> Task: Of all the entries below, only the lines from the one with "camera: 35 degrees right, 5 degrees down" up to and including the one with "(1111, 428) = (592, 396): green" are to be duplicated exactly.

> Dataset records:
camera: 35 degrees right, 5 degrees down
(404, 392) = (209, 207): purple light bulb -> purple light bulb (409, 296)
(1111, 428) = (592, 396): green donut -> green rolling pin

...

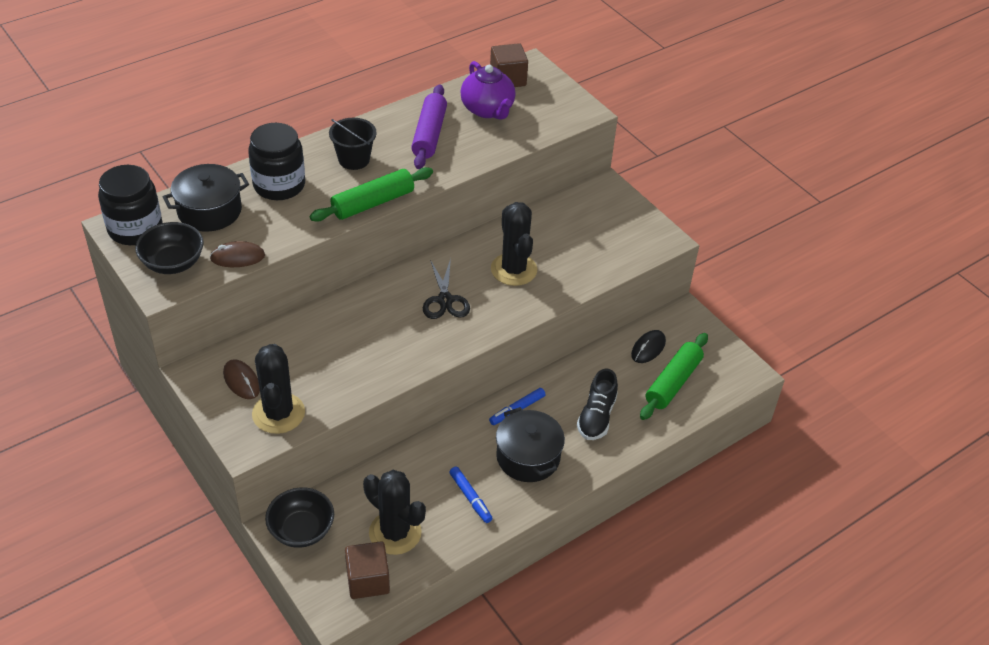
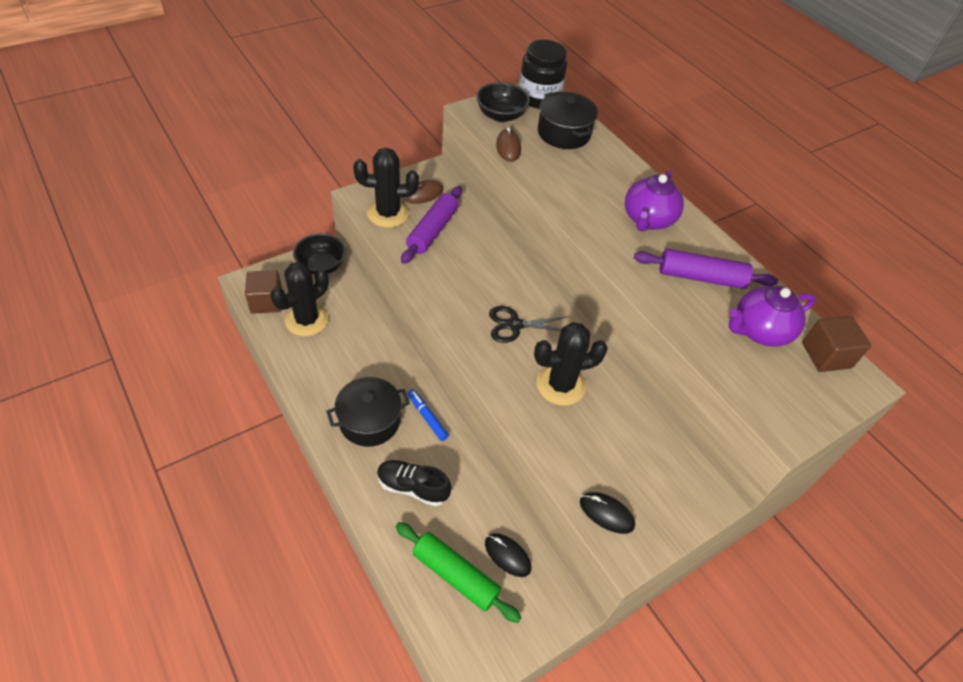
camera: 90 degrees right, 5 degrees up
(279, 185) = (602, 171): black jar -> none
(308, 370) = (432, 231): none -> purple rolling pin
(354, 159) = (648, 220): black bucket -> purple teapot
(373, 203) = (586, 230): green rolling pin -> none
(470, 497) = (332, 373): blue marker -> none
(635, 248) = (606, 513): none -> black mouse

> Written response:
camera: 35 degrees right, 5 degrees down
(404, 392) = (209, 207): purple light bulb -> purple light bulb (409, 296)
(1111, 428) = (592, 396): green donut -> green rolling pin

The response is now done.